Task statement
Rewrite the items from the first one through the one containing "Sofia: 1:11 -> none", replacing "dial" with "face" and leaving everything else unchanged.

Exercise materials
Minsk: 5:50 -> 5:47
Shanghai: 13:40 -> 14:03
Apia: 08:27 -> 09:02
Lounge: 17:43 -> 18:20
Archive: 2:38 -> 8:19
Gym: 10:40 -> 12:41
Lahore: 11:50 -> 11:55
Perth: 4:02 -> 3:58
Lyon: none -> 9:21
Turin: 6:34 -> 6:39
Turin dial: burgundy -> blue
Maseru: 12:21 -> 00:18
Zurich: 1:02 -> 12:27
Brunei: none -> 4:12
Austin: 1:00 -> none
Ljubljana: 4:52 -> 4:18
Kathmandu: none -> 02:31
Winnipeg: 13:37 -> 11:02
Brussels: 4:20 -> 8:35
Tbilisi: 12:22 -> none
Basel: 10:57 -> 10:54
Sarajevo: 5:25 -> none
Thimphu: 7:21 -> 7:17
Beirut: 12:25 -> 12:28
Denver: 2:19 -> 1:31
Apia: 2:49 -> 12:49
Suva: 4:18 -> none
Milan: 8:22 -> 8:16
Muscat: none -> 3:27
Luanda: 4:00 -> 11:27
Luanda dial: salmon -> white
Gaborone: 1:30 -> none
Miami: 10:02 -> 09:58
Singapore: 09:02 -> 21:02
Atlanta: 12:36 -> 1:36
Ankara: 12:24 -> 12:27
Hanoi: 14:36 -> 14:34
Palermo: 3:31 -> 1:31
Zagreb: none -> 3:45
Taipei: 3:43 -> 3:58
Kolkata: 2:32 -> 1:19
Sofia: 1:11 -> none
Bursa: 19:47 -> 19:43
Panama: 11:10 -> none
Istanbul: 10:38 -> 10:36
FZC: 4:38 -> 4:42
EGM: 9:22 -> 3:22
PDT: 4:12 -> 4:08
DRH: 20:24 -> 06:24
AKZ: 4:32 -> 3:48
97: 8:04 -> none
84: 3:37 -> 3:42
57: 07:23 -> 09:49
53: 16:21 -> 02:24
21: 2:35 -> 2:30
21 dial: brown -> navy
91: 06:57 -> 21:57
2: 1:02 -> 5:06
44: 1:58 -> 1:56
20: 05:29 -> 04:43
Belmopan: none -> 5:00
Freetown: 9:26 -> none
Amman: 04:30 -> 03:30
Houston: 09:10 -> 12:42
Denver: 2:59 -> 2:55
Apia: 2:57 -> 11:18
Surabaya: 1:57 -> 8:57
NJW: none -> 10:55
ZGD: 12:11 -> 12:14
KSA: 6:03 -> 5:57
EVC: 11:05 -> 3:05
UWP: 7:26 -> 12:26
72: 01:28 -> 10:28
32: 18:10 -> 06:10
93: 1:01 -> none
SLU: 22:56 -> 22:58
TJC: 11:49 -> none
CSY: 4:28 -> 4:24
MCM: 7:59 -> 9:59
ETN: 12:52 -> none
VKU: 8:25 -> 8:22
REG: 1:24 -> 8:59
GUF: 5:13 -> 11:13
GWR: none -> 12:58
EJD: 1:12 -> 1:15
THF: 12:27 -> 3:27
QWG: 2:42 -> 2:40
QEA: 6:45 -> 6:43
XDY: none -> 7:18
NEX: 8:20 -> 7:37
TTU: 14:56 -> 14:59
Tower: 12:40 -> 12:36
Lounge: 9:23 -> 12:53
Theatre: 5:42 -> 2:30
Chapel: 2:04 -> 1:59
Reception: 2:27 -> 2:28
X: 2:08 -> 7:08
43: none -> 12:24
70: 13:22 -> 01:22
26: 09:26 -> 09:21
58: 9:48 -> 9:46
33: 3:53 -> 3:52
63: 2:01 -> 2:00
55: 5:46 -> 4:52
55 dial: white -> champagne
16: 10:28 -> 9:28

Task output
Minsk: 5:50 -> 5:47
Shanghai: 13:40 -> 14:03
Apia: 08:27 -> 09:02
Lounge: 17:43 -> 18:20
Archive: 2:38 -> 8:19
Gym: 10:40 -> 12:41
Lahore: 11:50 -> 11:55
Perth: 4:02 -> 3:58
Lyon: none -> 9:21
Turin: 6:34 -> 6:39
Turin face: burgundy -> blue
Maseru: 12:21 -> 00:18
Zurich: 1:02 -> 12:27
Brunei: none -> 4:12
Austin: 1:00 -> none
Ljubljana: 4:52 -> 4:18
Kathmandu: none -> 02:31
Winnipeg: 13:37 -> 11:02
Brussels: 4:20 -> 8:35
Tbilisi: 12:22 -> none
Basel: 10:57 -> 10:54
Sarajevo: 5:25 -> none
Thimphu: 7:21 -> 7:17
Beirut: 12:25 -> 12:28
Denver: 2:19 -> 1:31
Apia: 2:49 -> 12:49
Suva: 4:18 -> none
Milan: 8:22 -> 8:16
Muscat: none -> 3:27
Luanda: 4:00 -> 11:27
Luanda face: salmon -> white
Gaborone: 1:30 -> none
Miami: 10:02 -> 09:58
Singapore: 09:02 -> 21:02
Atlanta: 12:36 -> 1:36
Ankara: 12:24 -> 12:27
Hanoi: 14:36 -> 14:34
Palermo: 3:31 -> 1:31
Zagreb: none -> 3:45
Taipei: 3:43 -> 3:58
Kolkata: 2:32 -> 1:19
Sofia: 1:11 -> none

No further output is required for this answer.